*** Source material ***

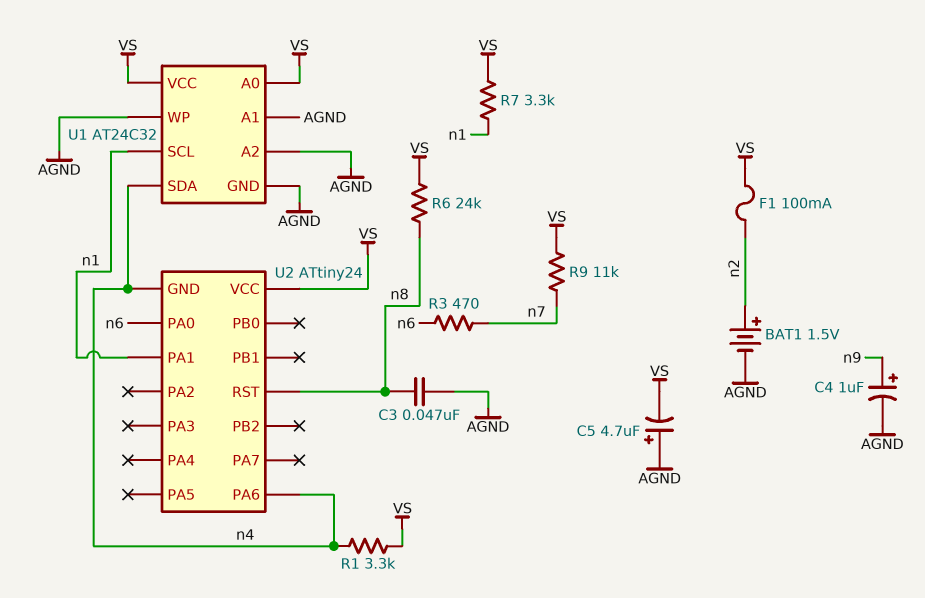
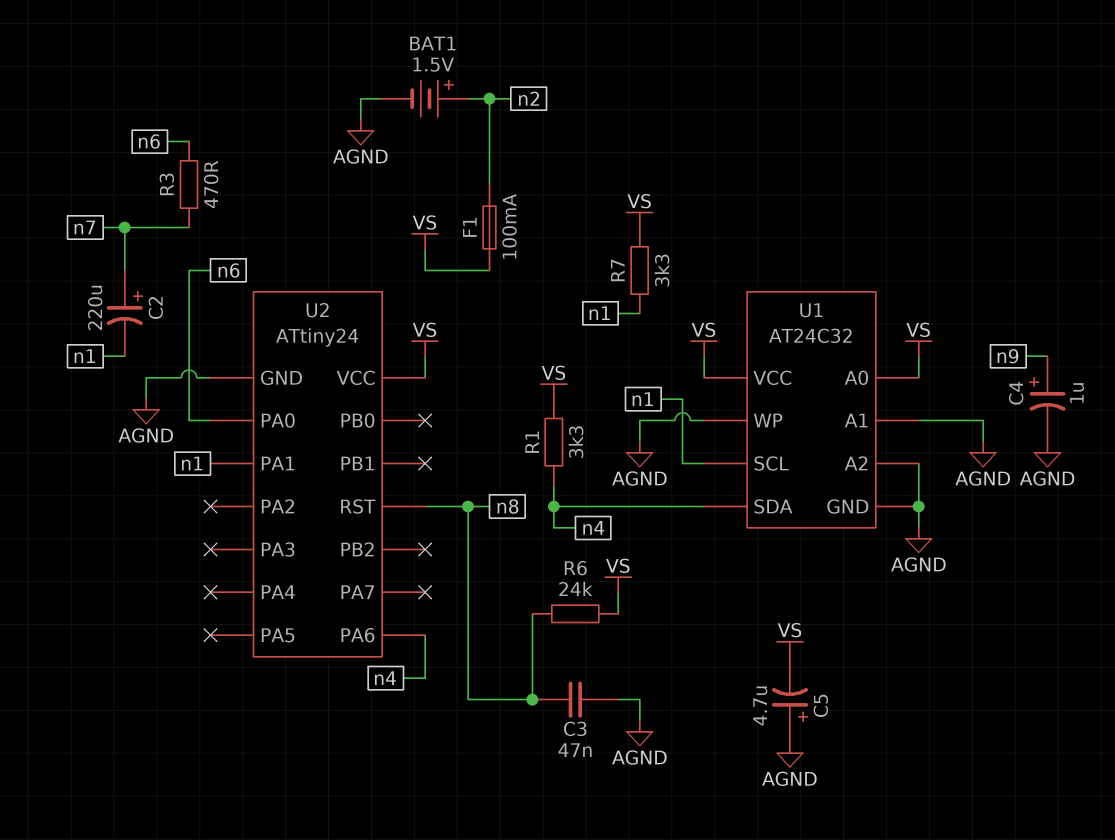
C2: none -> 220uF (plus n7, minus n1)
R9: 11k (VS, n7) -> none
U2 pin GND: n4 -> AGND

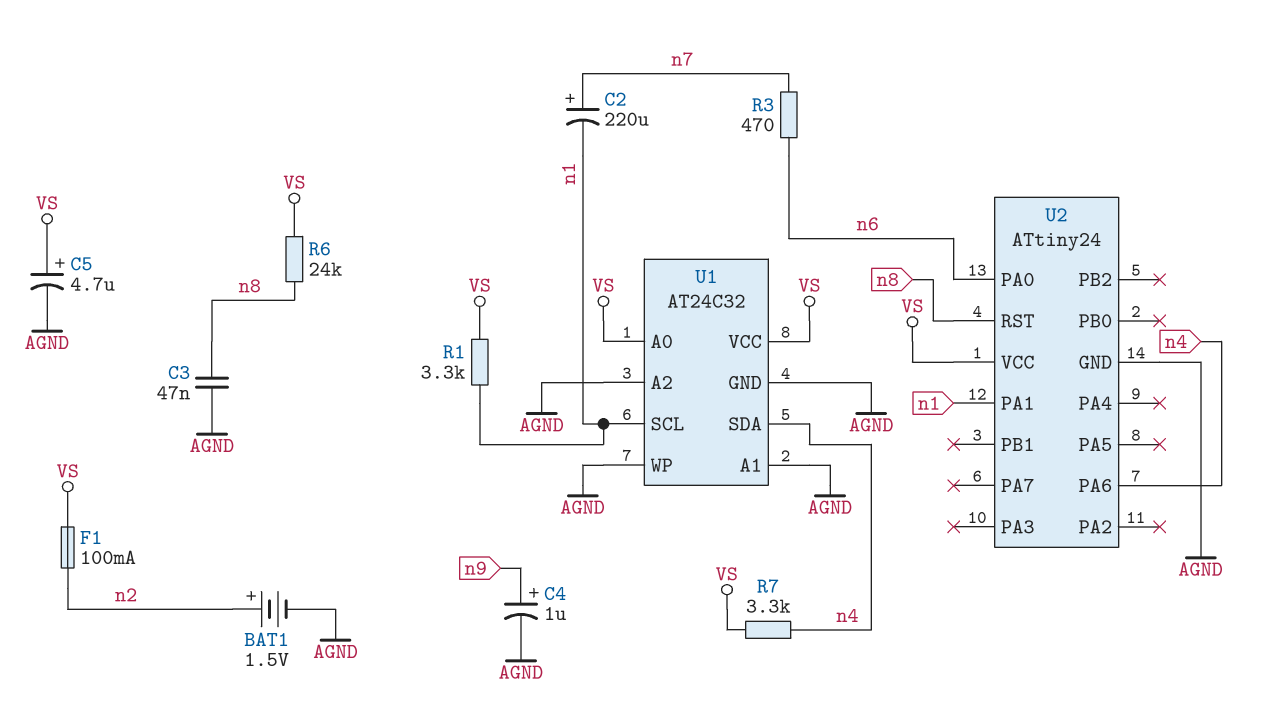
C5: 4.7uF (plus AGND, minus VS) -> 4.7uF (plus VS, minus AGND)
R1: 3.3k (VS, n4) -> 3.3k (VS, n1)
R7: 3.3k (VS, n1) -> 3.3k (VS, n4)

*** End of Source material ***

## Problem statement
In the listing above, find the lines holding the word "plus" and copy them.

## Result for this exercise
C2: none -> 220uF (plus n7, minus n1)
C5: 4.7uF (plus AGND, minus VS) -> 4.7uF (plus VS, minus AGND)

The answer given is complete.